Activity – Filter by the string "RESET": return the lines of the material that contain it.

------------------------------------------------------------------------

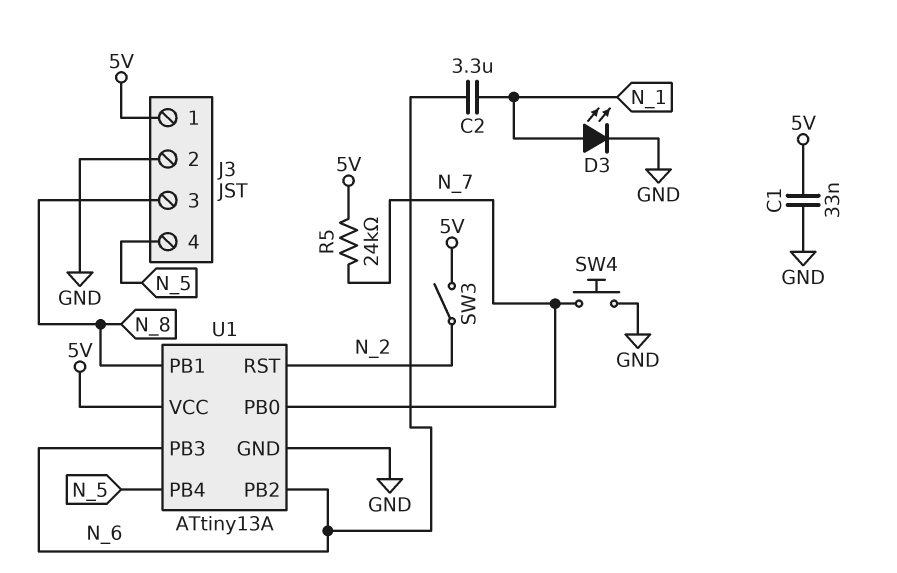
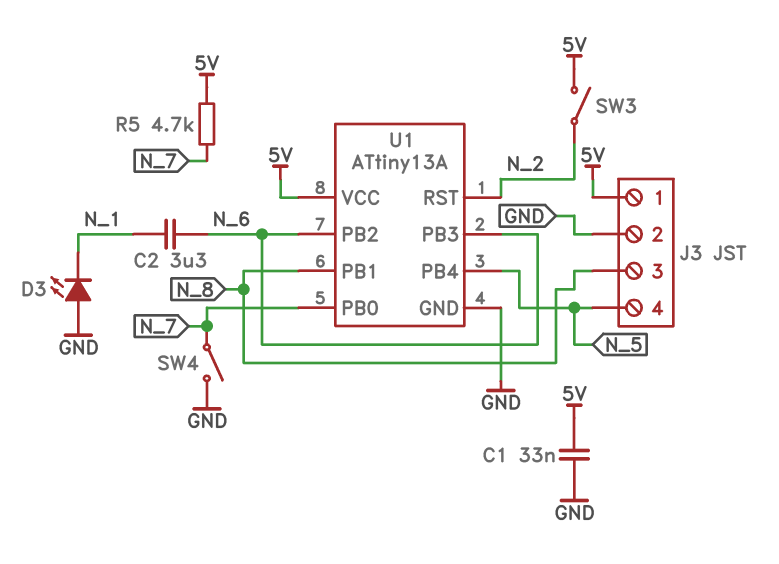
D3: LED (A N_1, K GND) -> LED (A GND, K N_1)
R5: 24k (5V, N_7) -> 4.7k (5V, N_7)
SW4: button (GND, N_7) -> switch (GND, N_7)

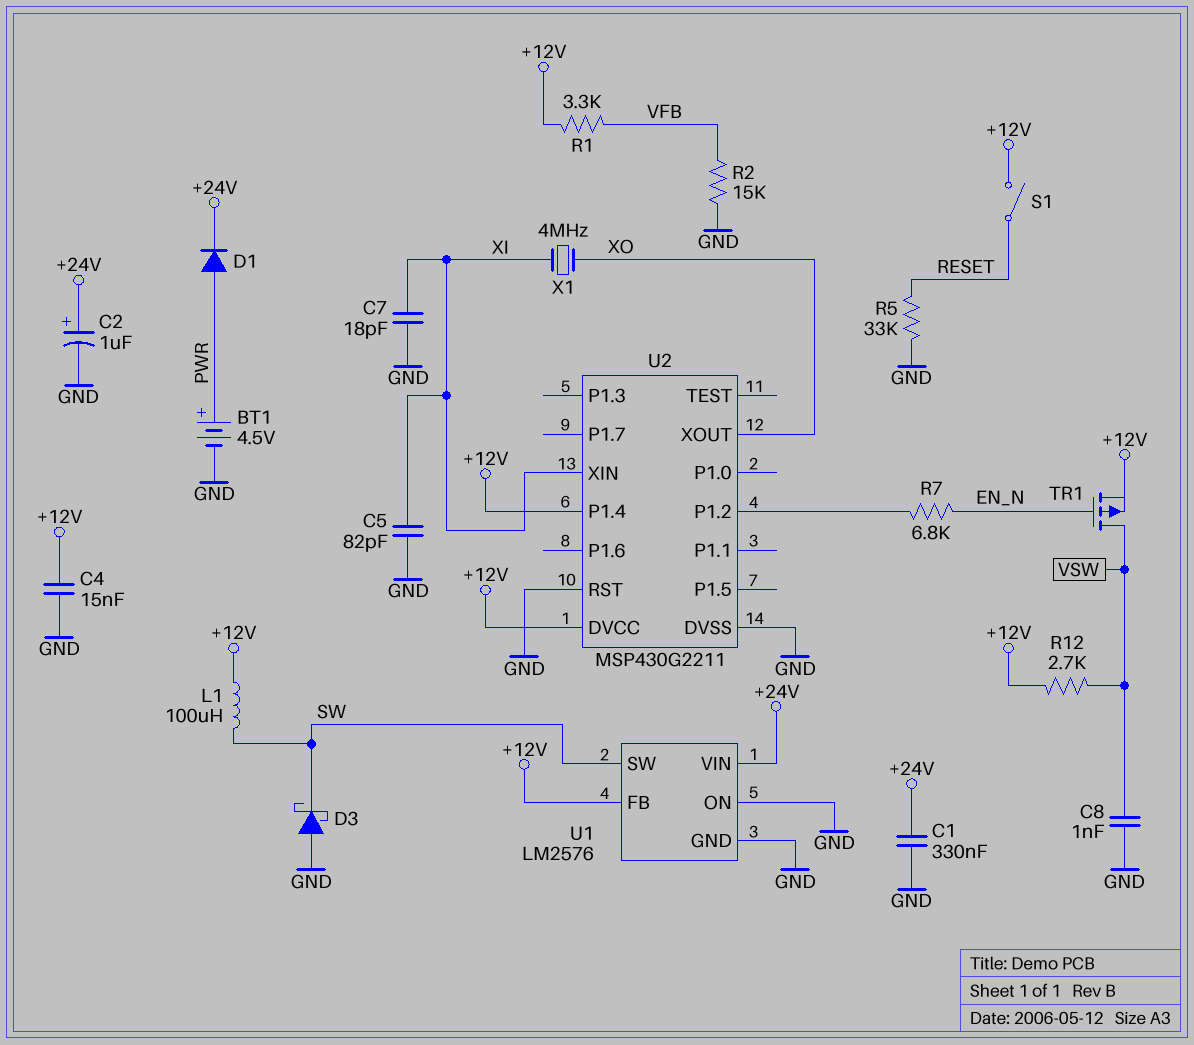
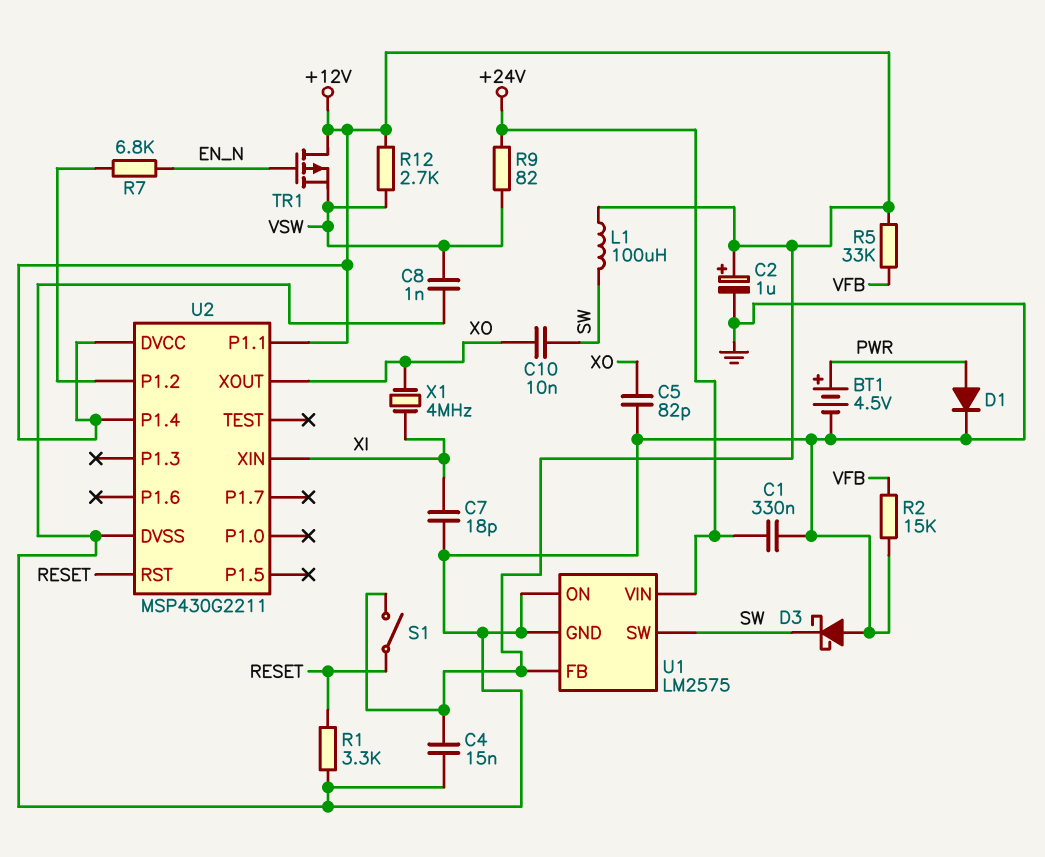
C2: 1uF (plus +24V, minus GND) -> 1uF (plus +12V, minus GND)
C5: 82pF (GND, XI) -> 82pF (GND, XO)
C10: none -> 10nF (SW, XO)
D1: diode (A PWR, K +24V) -> diode (A PWR, K GND)
R1: 3.3k (+12V, VFB) -> 3.3k (GND, RESET)
R5: 33k (GND, RESET) -> 33k (+12V, VFB)
R9: none -> 82 (+24V, VSW)
TR1: PMOS (G EN_N, D VSW, S +12V) -> PMOS (G EN_N, D +12V, S VSW)
U1: LM2576 -> LM2575
U2 pin P1.1: none -> +12V
U2 pin RST: GND -> RESET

------------------------------------------------------------------------

Problem solution –
R1: 3.3k (+12V, VFB) -> 3.3k (GND, RESET)
R5: 33k (GND, RESET) -> 33k (+12V, VFB)
U2 pin RST: GND -> RESET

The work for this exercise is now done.